Exercise description
Print, in exact form, the lines below from the one containing "(608, 288) = (608, 494): white" through the one containing "(458, 191) = (531, 469): yellow", and omit all others.

Records from a data source
[Start of section]

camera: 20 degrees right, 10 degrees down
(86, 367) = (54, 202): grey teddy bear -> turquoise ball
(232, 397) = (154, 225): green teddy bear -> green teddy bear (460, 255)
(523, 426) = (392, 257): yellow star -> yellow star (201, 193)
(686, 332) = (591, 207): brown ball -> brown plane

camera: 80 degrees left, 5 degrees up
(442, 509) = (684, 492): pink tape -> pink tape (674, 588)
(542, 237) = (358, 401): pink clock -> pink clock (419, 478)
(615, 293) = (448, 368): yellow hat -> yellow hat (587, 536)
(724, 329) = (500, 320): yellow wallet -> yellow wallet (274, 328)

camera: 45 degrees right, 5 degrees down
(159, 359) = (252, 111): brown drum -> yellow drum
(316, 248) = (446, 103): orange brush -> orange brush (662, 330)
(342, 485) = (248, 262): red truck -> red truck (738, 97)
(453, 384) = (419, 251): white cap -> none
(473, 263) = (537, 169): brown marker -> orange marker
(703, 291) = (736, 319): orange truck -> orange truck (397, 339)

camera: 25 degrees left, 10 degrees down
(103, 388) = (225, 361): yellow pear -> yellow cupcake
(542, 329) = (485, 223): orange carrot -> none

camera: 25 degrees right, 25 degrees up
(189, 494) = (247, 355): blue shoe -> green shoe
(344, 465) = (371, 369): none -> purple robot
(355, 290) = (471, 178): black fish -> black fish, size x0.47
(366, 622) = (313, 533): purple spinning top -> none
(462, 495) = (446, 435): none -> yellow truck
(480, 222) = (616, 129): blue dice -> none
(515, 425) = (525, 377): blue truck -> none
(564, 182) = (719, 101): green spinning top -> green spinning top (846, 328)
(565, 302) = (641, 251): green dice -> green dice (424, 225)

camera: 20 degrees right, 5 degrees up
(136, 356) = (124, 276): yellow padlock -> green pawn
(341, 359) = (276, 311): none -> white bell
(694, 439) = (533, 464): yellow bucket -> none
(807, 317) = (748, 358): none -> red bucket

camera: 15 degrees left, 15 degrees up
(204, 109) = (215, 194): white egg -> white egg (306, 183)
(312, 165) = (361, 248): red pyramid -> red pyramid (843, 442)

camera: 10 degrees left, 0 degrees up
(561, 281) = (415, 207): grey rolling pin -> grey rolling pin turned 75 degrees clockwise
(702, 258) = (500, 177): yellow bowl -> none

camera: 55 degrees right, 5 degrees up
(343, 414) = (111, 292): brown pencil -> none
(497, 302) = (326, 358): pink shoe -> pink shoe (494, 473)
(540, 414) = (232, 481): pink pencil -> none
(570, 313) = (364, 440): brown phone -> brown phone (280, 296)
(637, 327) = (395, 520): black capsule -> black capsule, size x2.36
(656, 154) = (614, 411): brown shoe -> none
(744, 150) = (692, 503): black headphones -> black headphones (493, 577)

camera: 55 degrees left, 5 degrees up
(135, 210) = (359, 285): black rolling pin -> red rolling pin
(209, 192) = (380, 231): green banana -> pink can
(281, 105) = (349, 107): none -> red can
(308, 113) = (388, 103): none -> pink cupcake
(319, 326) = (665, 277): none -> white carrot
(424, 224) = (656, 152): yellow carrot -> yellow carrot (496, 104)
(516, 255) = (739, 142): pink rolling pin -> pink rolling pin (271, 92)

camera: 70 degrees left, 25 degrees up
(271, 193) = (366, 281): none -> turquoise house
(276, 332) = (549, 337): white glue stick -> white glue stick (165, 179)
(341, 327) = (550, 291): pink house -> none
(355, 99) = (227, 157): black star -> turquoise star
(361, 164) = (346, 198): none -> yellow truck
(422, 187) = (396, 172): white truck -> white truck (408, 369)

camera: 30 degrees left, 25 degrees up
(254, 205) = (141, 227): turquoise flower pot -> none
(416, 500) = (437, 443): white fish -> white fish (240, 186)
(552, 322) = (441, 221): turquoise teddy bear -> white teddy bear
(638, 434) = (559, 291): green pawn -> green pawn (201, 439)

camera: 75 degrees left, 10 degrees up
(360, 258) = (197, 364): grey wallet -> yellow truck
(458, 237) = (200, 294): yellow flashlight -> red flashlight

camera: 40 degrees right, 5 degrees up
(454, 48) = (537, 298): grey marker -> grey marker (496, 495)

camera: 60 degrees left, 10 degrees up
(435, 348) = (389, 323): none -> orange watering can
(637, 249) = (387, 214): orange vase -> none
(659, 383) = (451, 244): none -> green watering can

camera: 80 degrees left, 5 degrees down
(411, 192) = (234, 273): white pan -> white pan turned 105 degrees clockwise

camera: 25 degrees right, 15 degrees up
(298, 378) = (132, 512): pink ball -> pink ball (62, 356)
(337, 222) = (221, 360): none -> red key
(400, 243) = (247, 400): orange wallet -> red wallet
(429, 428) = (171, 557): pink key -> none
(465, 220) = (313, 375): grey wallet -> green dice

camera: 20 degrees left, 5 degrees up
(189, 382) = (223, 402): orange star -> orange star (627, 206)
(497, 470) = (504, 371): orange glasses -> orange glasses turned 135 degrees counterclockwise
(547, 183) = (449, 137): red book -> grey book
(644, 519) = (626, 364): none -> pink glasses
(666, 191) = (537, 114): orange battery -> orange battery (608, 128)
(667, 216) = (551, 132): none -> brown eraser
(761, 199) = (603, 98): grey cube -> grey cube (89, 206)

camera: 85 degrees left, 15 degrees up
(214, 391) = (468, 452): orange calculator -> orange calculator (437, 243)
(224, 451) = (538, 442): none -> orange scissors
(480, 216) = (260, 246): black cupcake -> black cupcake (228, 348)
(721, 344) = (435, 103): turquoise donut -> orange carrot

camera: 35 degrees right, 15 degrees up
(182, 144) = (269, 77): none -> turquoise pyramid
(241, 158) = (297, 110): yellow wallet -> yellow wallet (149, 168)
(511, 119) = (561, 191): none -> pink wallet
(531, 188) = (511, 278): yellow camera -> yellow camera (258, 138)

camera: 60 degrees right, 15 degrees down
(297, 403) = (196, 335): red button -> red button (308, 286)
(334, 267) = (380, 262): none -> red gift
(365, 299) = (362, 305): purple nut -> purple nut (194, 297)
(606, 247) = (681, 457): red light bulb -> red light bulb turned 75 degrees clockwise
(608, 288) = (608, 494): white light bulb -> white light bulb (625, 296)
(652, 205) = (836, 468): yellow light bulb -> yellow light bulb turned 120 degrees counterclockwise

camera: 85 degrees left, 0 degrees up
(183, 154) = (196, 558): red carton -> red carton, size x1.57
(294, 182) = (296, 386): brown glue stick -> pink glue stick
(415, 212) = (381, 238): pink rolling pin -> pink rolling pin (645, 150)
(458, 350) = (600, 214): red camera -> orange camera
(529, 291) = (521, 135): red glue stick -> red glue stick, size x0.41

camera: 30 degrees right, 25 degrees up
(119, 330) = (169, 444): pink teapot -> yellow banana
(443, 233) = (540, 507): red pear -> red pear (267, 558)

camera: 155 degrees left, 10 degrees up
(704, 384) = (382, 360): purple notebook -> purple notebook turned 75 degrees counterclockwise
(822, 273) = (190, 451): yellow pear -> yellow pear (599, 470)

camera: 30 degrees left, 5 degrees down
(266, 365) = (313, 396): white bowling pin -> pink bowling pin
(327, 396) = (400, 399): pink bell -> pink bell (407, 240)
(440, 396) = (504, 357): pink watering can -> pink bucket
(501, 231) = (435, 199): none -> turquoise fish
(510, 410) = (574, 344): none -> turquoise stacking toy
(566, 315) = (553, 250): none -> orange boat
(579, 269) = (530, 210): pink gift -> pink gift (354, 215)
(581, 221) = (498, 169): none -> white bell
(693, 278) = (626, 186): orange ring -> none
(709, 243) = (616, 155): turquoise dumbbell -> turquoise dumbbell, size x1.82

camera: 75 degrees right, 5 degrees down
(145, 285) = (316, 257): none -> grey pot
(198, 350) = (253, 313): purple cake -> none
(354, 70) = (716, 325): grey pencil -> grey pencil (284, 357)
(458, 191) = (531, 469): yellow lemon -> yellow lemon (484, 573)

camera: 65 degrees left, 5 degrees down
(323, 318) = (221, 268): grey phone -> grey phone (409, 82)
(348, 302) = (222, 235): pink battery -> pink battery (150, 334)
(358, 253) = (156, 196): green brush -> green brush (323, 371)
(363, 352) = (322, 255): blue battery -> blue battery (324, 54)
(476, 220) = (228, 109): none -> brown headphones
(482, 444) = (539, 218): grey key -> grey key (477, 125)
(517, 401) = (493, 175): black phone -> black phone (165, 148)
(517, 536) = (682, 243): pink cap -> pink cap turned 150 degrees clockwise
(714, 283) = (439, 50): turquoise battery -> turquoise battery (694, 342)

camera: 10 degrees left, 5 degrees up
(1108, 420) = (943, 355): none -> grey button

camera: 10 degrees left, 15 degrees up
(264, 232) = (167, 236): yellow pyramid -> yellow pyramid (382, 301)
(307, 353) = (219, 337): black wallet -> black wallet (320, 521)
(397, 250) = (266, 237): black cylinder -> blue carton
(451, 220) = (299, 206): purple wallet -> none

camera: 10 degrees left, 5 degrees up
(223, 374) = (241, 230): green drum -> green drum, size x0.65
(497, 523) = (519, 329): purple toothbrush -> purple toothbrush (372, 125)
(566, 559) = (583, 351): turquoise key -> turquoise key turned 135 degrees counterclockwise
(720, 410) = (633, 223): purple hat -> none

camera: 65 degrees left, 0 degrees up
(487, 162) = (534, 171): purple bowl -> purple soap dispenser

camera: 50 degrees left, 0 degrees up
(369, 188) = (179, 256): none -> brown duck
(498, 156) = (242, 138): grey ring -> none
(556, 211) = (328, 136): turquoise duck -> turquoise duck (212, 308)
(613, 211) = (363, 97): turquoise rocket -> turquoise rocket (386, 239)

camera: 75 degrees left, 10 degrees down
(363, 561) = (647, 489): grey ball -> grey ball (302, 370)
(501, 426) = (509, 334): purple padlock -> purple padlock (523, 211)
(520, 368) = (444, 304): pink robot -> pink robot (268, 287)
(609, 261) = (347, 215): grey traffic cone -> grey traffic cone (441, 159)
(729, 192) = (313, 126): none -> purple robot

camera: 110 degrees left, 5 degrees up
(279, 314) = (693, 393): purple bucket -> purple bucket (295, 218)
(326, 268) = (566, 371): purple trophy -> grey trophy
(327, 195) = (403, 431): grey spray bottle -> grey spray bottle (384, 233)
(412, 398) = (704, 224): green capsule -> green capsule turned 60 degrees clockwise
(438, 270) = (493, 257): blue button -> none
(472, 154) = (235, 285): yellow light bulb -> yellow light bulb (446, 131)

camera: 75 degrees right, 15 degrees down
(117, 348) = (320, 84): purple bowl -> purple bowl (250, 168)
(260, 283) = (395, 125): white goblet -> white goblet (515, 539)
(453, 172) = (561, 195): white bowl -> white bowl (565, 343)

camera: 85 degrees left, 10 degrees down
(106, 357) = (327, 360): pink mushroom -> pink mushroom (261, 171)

[End of section]

Solution to the exercise
(608, 288) = (608, 494): white light bulb -> white light bulb (625, 296)
(652, 205) = (836, 468): yellow light bulb -> yellow light bulb turned 120 degrees counterclockwise

camera: 85 degrees left, 0 degrees up
(183, 154) = (196, 558): red carton -> red carton, size x1.57
(294, 182) = (296, 386): brown glue stick -> pink glue stick
(415, 212) = (381, 238): pink rolling pin -> pink rolling pin (645, 150)
(458, 350) = (600, 214): red camera -> orange camera
(529, 291) = (521, 135): red glue stick -> red glue stick, size x0.41

camera: 30 degrees right, 25 degrees up
(119, 330) = (169, 444): pink teapot -> yellow banana
(443, 233) = (540, 507): red pear -> red pear (267, 558)

camera: 155 degrees left, 10 degrees up
(704, 384) = (382, 360): purple notebook -> purple notebook turned 75 degrees counterclockwise
(822, 273) = (190, 451): yellow pear -> yellow pear (599, 470)

camera: 30 degrees left, 5 degrees down
(266, 365) = (313, 396): white bowling pin -> pink bowling pin
(327, 396) = (400, 399): pink bell -> pink bell (407, 240)
(440, 396) = (504, 357): pink watering can -> pink bucket
(501, 231) = (435, 199): none -> turquoise fish
(510, 410) = (574, 344): none -> turquoise stacking toy
(566, 315) = (553, 250): none -> orange boat
(579, 269) = (530, 210): pink gift -> pink gift (354, 215)
(581, 221) = (498, 169): none -> white bell
(693, 278) = (626, 186): orange ring -> none
(709, 243) = (616, 155): turquoise dumbbell -> turquoise dumbbell, size x1.82

camera: 75 degrees right, 5 degrees down
(145, 285) = (316, 257): none -> grey pot
(198, 350) = (253, 313): purple cake -> none
(354, 70) = (716, 325): grey pencil -> grey pencil (284, 357)
(458, 191) = (531, 469): yellow lemon -> yellow lemon (484, 573)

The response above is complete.